Look for the line with "pink cross: (878, 841)"; please transcribe it and every later line in the entries exactly, up to the end, leaving pictures out.

§ **Shape transformation data**:
********

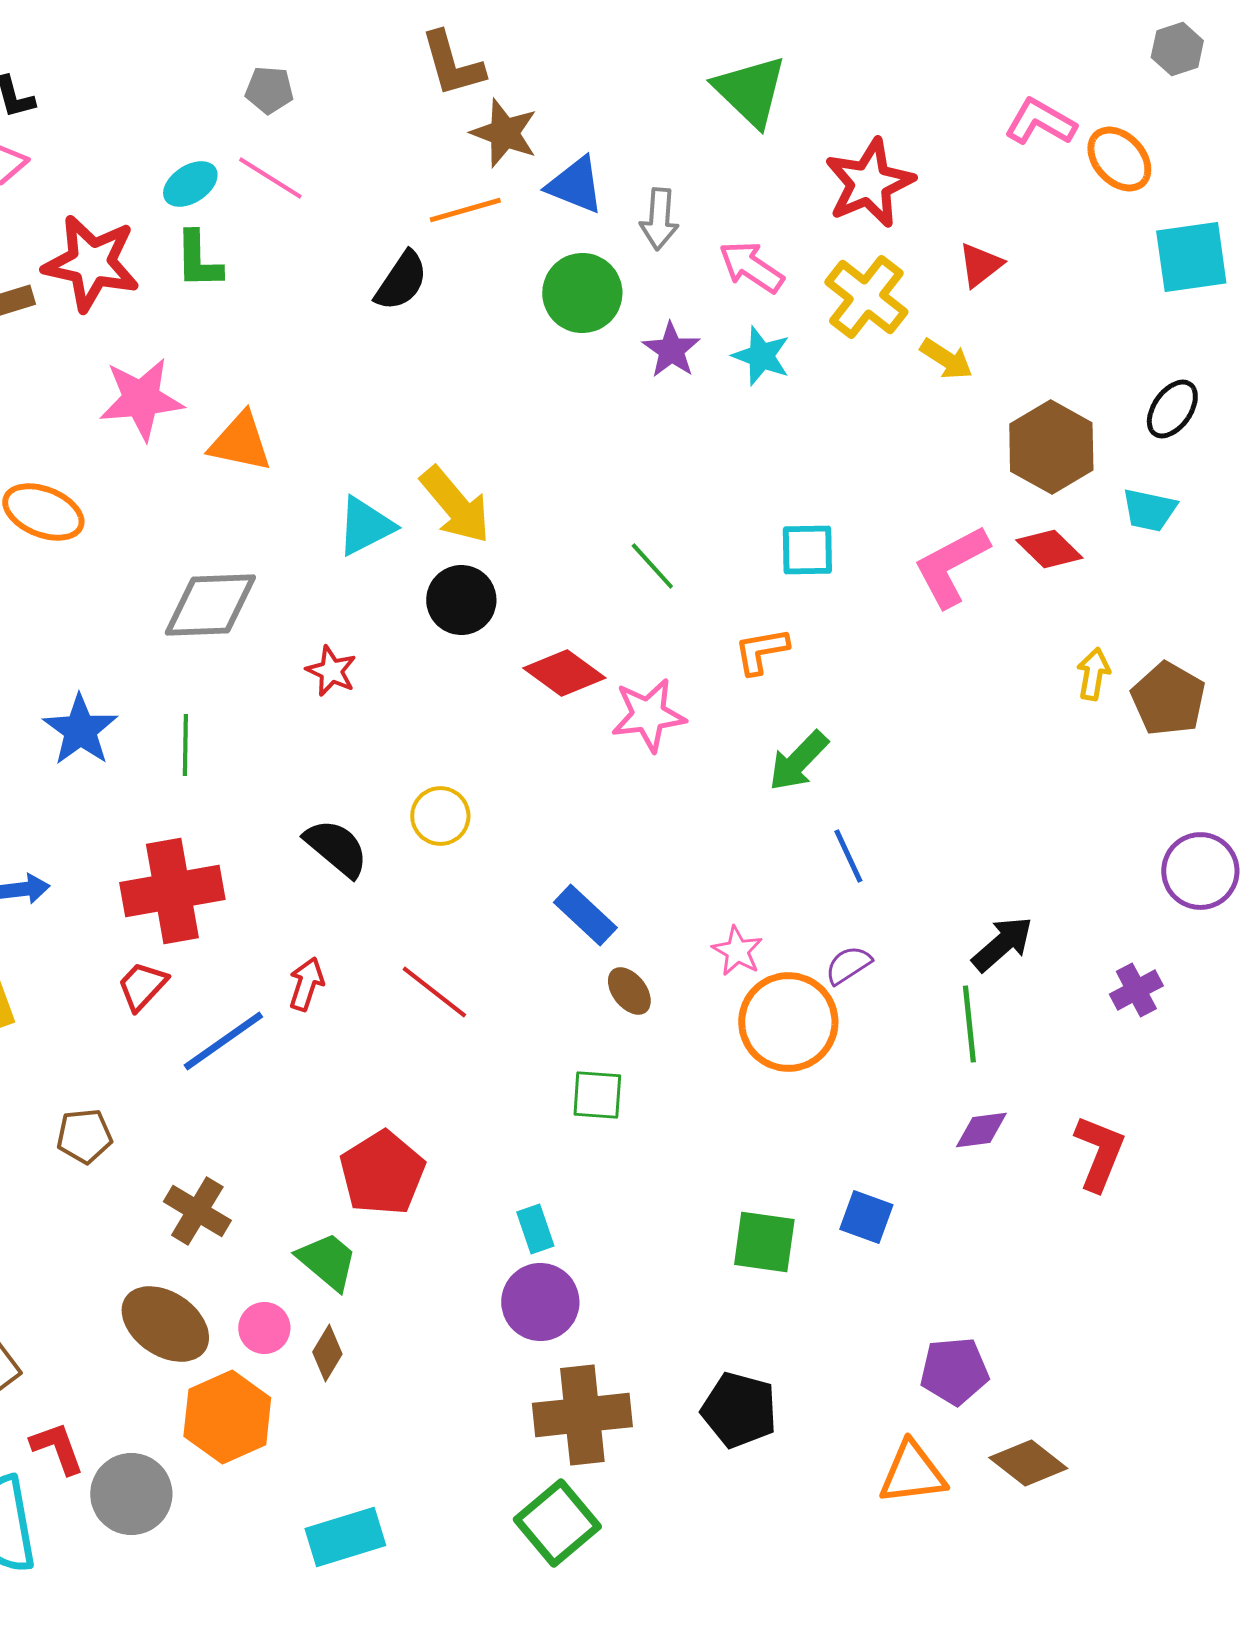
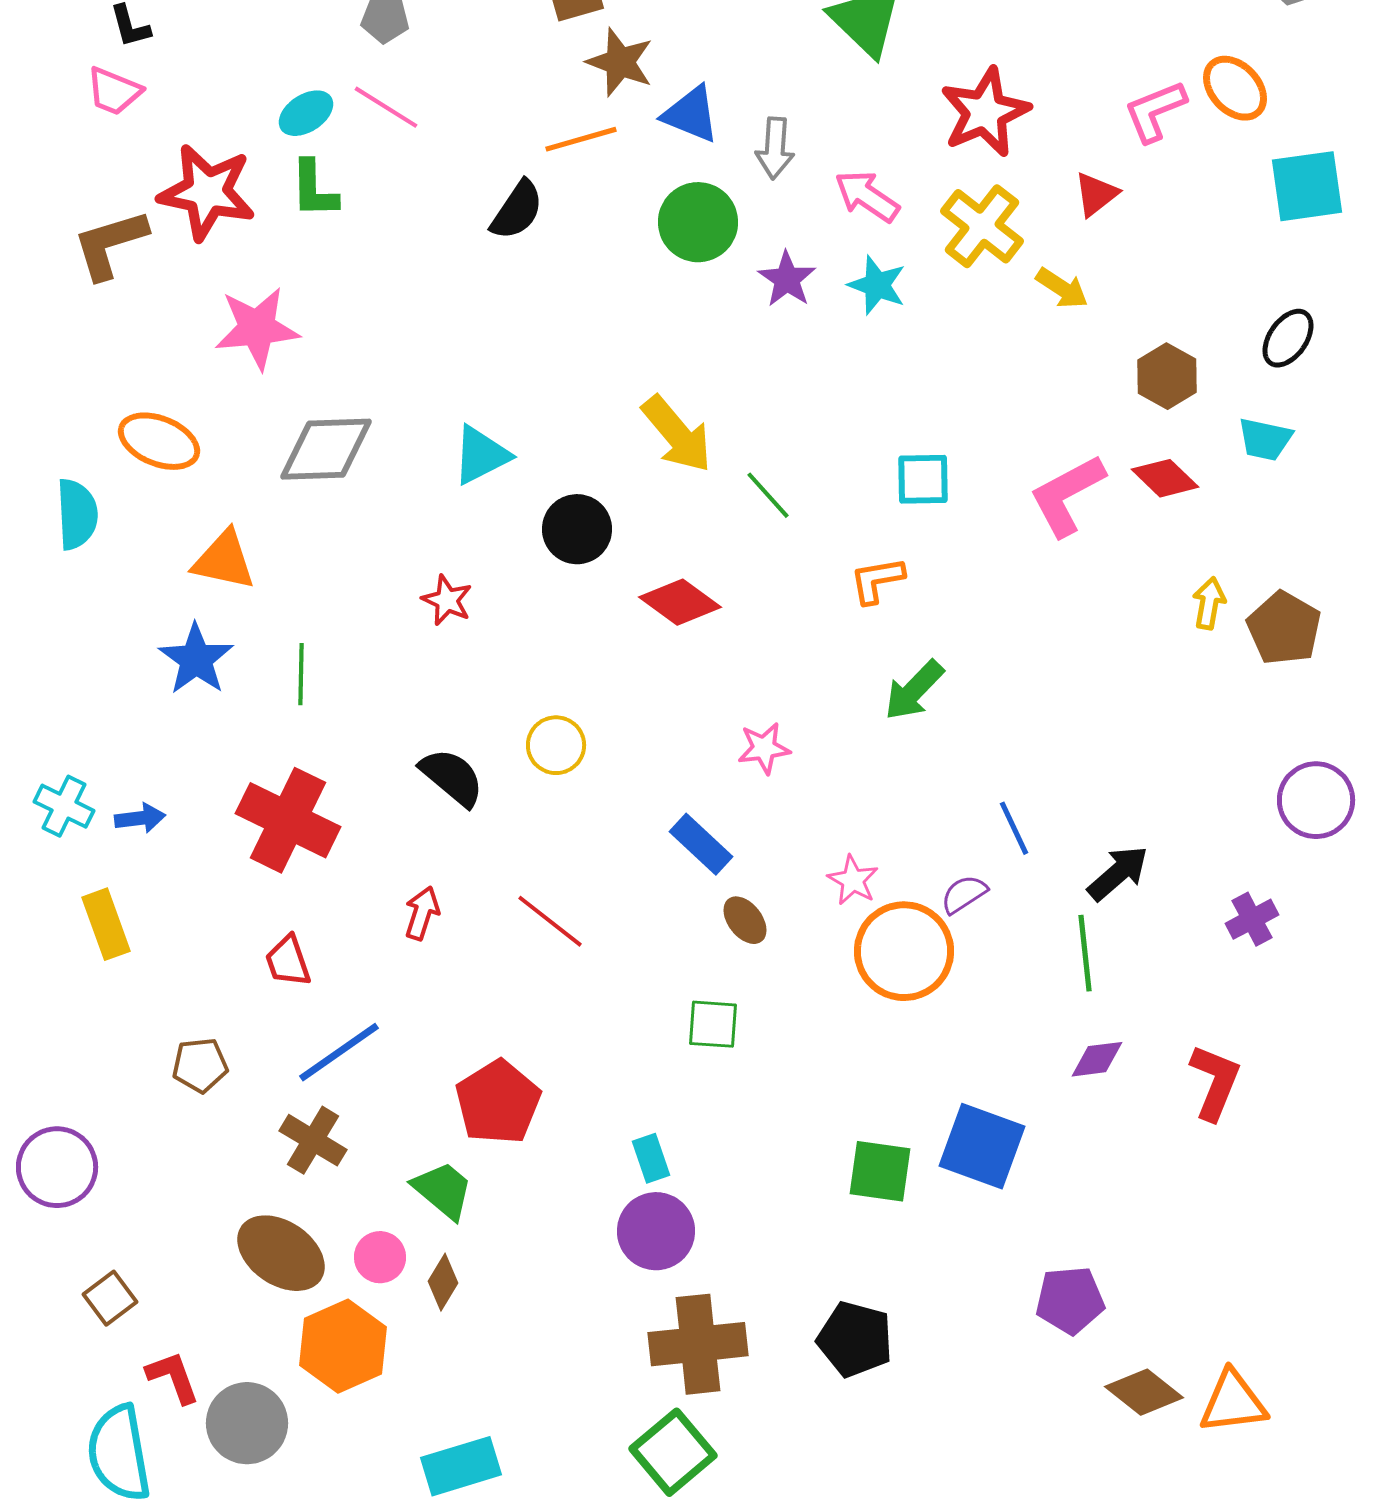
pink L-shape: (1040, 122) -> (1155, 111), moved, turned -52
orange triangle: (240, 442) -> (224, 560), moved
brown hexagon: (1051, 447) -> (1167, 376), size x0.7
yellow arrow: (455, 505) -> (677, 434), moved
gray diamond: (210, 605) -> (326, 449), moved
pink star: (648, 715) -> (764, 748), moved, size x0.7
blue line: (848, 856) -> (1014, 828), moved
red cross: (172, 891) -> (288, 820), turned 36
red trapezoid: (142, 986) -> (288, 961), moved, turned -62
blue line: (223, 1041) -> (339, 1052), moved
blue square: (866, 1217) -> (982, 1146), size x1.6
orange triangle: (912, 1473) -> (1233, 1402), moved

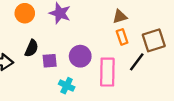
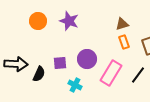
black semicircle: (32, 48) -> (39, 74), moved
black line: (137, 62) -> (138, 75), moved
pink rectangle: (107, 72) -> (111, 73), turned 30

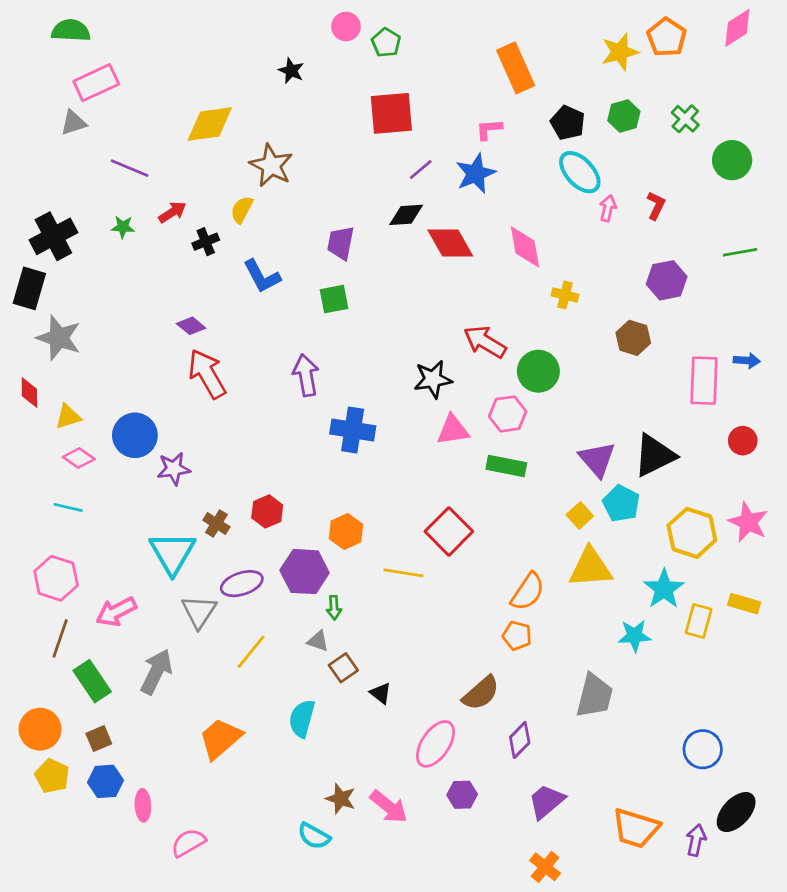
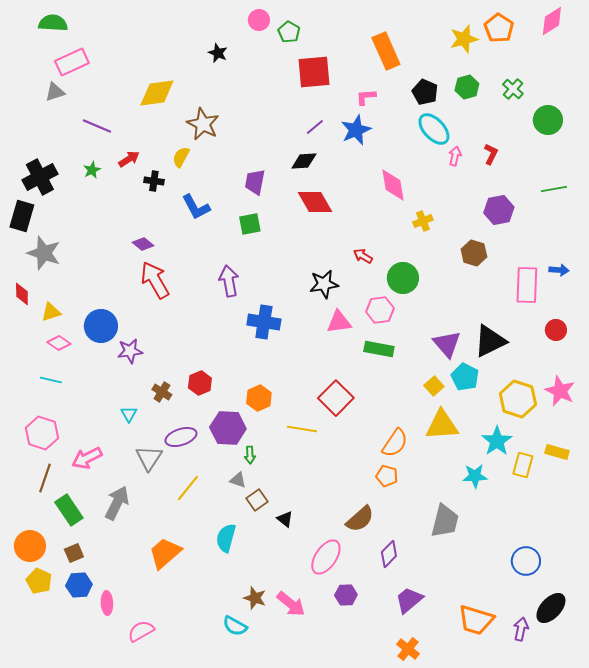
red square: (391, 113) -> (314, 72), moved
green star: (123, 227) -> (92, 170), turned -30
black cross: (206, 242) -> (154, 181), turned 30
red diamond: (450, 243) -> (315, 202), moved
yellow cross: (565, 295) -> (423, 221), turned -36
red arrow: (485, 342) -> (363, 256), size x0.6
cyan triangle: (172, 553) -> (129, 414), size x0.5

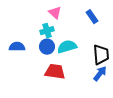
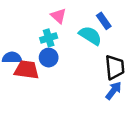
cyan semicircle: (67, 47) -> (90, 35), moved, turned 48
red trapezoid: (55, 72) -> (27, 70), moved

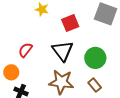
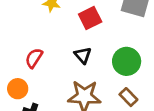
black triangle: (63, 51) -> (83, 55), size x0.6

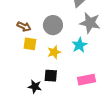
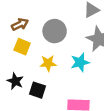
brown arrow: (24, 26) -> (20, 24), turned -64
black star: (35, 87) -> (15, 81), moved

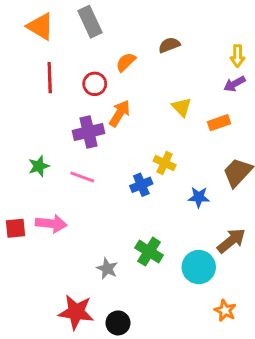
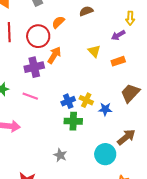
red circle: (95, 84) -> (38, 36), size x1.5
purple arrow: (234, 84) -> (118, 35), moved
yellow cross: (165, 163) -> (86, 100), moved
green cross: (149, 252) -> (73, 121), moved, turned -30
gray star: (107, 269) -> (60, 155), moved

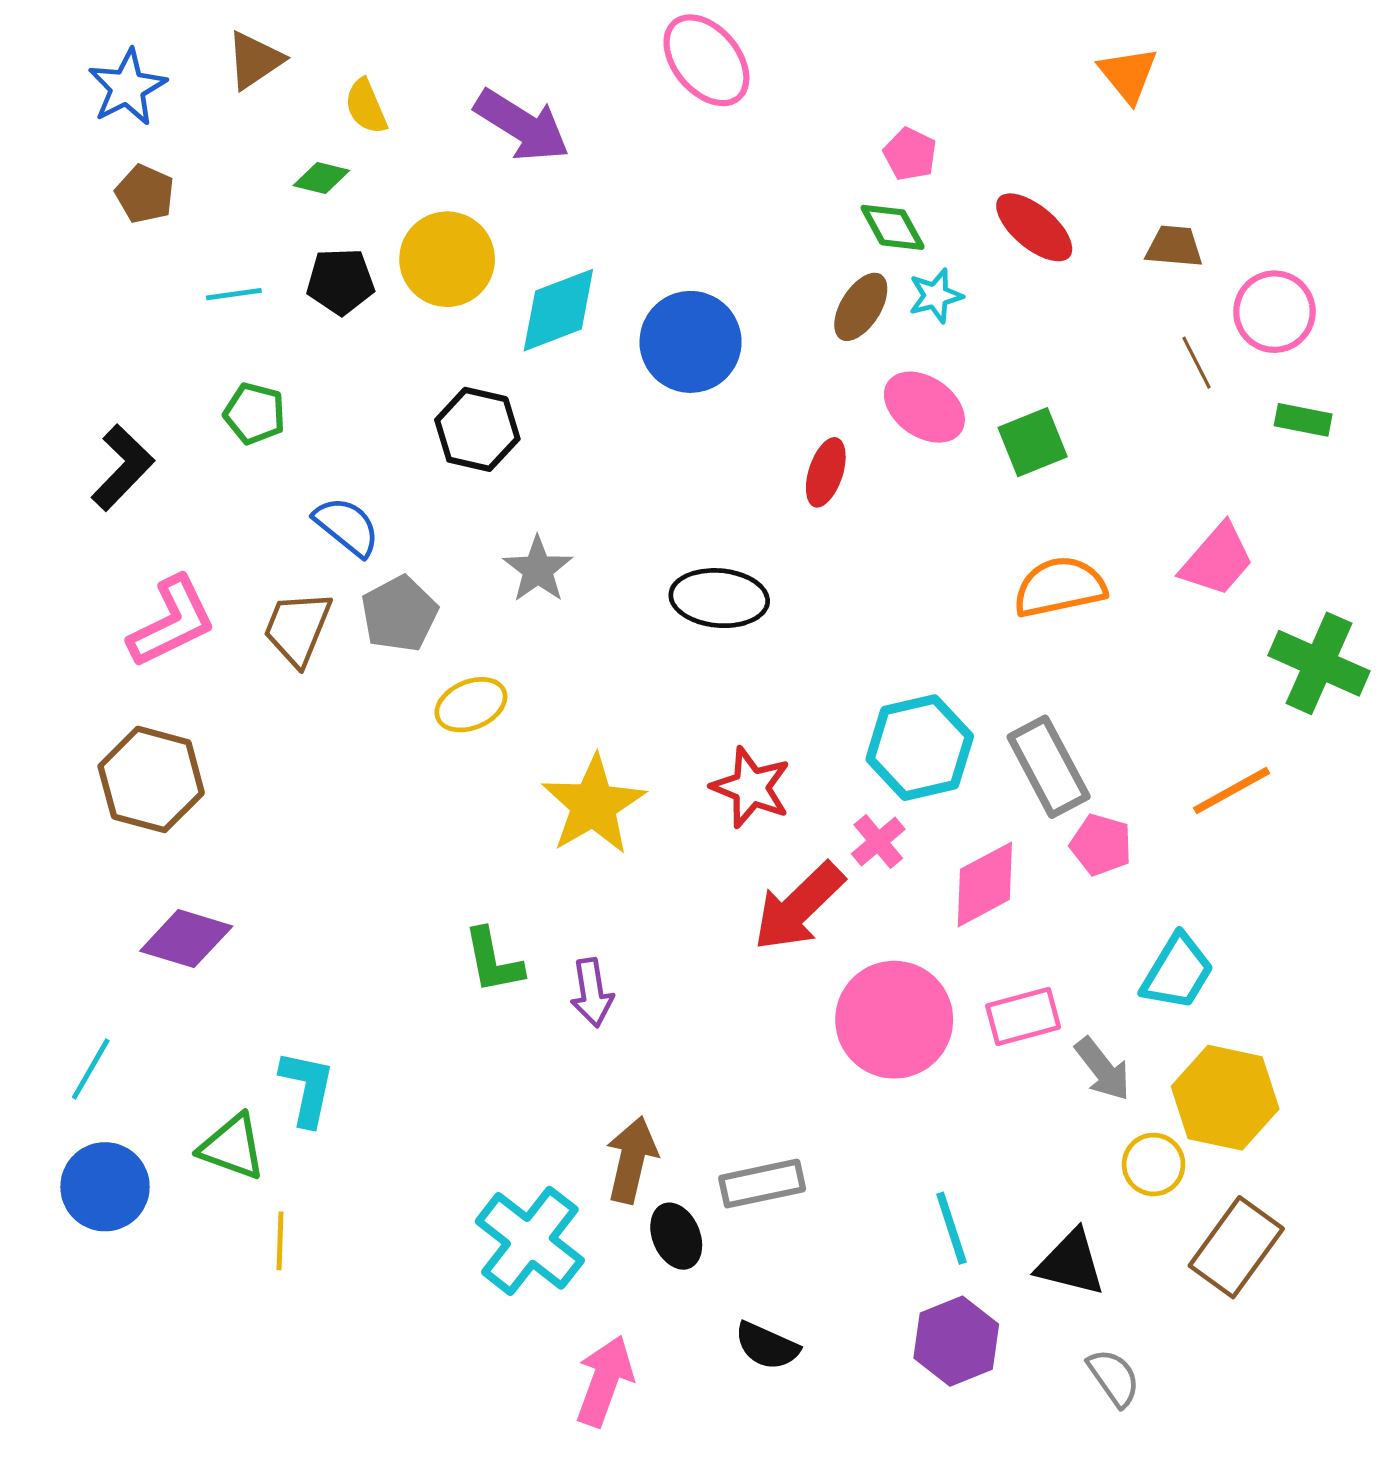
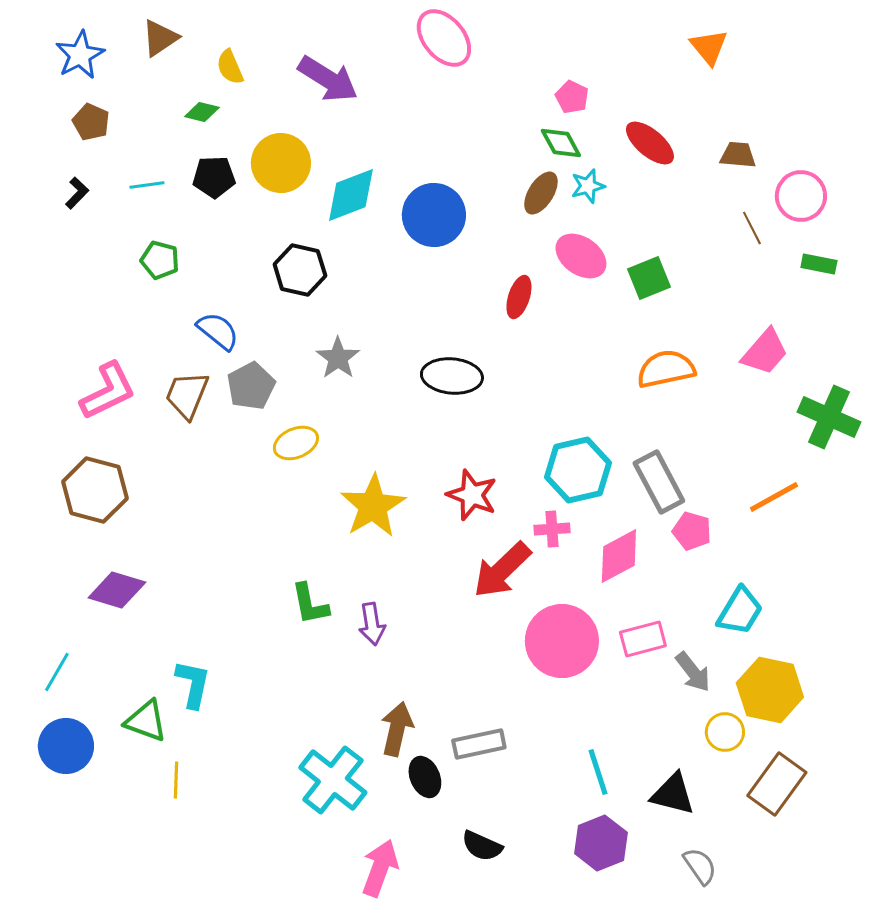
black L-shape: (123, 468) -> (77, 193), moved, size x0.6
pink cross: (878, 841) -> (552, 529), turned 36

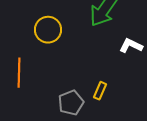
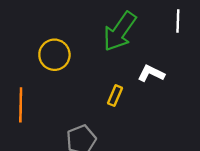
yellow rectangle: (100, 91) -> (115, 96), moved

********

§ **ANSWER SECTION**:
pink cross: (878, 841) -> (552, 529), turned 36

yellow rectangle: (100, 91) -> (115, 96), moved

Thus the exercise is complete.